Stored dataset items:

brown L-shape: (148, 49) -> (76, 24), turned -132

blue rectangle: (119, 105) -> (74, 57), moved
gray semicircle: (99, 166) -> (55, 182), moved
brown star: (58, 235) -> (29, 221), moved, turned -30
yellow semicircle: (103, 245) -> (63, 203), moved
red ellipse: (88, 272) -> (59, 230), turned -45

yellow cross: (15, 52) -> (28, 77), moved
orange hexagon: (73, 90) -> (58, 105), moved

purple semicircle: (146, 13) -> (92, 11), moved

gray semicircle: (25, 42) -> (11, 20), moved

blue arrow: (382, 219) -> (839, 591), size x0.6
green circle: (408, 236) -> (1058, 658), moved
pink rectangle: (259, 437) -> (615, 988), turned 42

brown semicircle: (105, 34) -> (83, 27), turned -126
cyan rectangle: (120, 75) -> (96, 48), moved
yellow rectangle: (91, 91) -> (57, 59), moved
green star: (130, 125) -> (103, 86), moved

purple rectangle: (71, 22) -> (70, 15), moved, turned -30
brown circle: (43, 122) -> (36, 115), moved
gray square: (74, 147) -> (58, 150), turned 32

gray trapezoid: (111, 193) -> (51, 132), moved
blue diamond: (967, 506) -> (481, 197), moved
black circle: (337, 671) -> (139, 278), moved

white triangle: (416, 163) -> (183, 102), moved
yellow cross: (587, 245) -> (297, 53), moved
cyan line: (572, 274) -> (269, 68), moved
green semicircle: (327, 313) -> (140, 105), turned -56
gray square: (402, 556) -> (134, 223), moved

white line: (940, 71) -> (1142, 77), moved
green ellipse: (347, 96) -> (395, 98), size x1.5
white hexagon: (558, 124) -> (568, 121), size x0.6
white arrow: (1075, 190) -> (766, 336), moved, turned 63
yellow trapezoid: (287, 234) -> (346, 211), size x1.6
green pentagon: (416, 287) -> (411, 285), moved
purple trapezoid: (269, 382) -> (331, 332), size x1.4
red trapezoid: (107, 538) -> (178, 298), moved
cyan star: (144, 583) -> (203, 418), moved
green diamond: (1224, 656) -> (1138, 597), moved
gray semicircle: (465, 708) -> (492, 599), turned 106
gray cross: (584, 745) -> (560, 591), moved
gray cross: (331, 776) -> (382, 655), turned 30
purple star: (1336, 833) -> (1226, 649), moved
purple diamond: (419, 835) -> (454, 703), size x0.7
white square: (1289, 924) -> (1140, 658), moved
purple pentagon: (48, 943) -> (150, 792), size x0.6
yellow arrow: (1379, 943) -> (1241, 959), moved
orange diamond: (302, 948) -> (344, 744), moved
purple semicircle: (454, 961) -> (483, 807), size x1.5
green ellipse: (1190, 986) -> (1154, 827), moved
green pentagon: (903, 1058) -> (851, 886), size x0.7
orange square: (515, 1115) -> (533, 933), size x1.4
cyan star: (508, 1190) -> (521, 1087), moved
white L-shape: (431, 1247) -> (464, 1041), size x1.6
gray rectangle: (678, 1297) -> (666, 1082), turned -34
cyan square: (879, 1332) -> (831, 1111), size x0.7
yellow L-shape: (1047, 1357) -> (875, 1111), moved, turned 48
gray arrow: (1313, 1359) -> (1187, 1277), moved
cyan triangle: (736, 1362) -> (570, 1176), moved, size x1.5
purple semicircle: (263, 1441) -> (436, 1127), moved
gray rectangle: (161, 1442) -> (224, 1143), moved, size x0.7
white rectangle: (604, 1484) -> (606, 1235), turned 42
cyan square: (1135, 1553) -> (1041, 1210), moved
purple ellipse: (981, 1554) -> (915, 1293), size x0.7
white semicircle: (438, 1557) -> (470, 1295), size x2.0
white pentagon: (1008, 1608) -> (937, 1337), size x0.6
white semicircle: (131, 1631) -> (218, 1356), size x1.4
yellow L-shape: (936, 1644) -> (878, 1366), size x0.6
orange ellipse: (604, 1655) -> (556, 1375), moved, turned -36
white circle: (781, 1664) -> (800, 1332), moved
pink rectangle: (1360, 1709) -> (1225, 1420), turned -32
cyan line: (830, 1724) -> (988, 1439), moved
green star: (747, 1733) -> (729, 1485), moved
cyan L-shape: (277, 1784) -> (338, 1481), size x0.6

**The problem**.
Your answer must consist only of the lines from the start of the records above through the line with "yellow semicircle: (103, 245)", each retyped exactly.

**Answer section**.
brown L-shape: (148, 49) -> (76, 24), turned -132

blue rectangle: (119, 105) -> (74, 57), moved
gray semicircle: (99, 166) -> (55, 182), moved
brown star: (58, 235) -> (29, 221), moved, turned -30
yellow semicircle: (103, 245) -> (63, 203), moved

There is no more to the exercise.